◆ PROMPT: From the first line to the last, reproduce the records below exactly, omitting any picture.

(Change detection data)
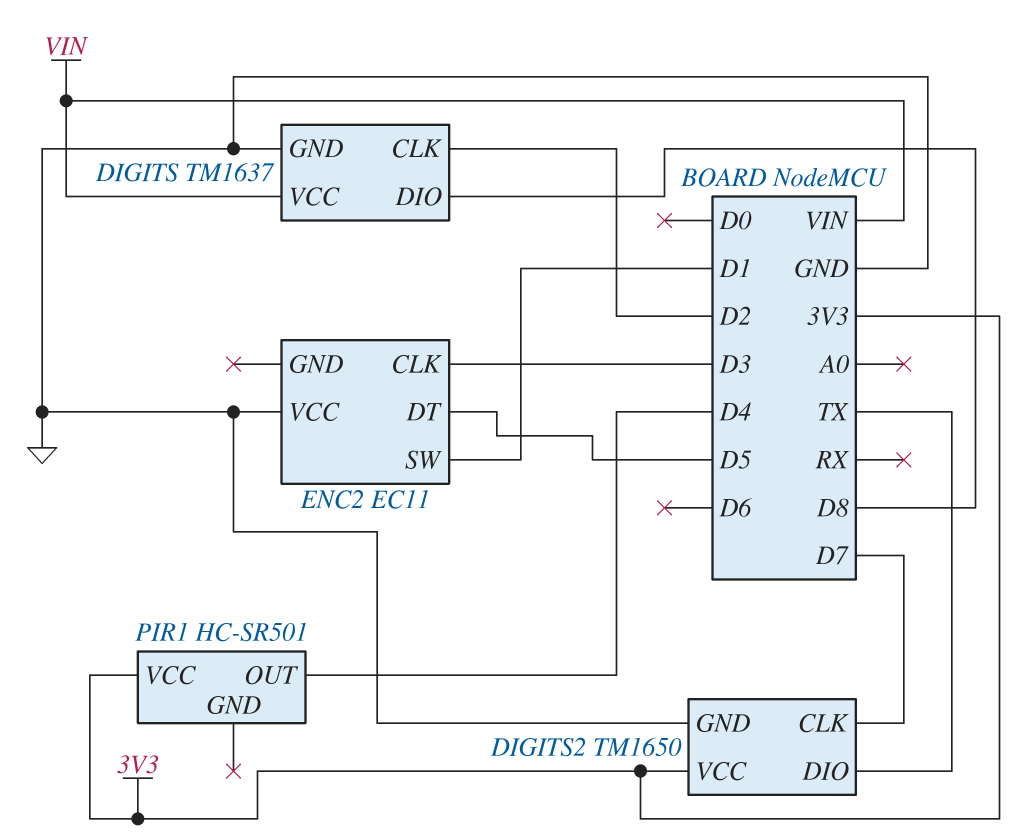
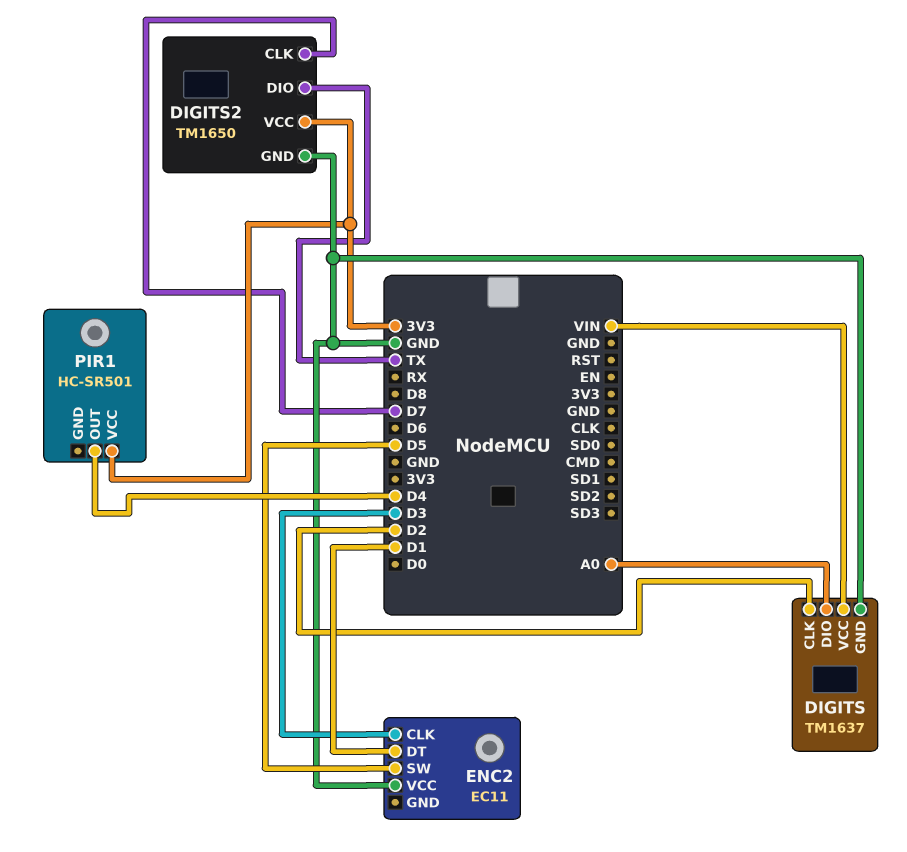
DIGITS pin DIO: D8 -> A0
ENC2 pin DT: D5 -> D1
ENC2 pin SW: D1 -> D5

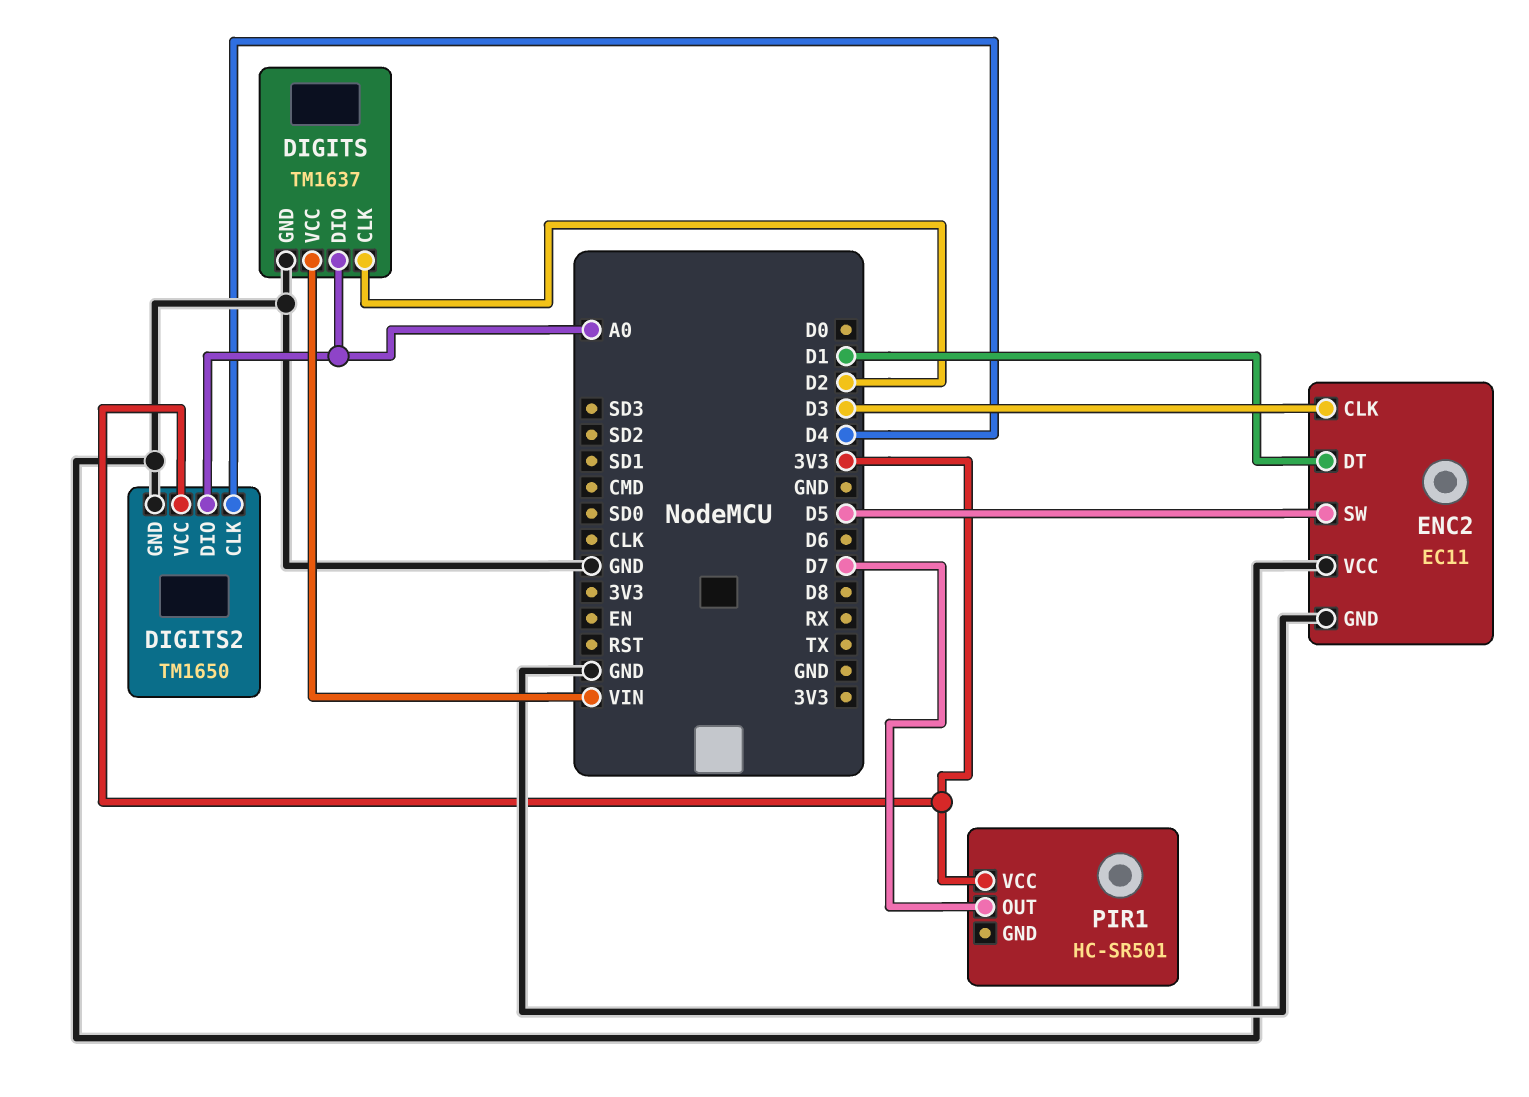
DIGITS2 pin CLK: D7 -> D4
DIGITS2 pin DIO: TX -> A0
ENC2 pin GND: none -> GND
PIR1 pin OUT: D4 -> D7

◆ RESPONSE BOX:
DIGITS pin DIO: D8 -> A0
ENC2 pin DT: D5 -> D1
ENC2 pin SW: D1 -> D5

DIGITS2 pin CLK: D7 -> D4
DIGITS2 pin DIO: TX -> A0
ENC2 pin GND: none -> GND
PIR1 pin OUT: D4 -> D7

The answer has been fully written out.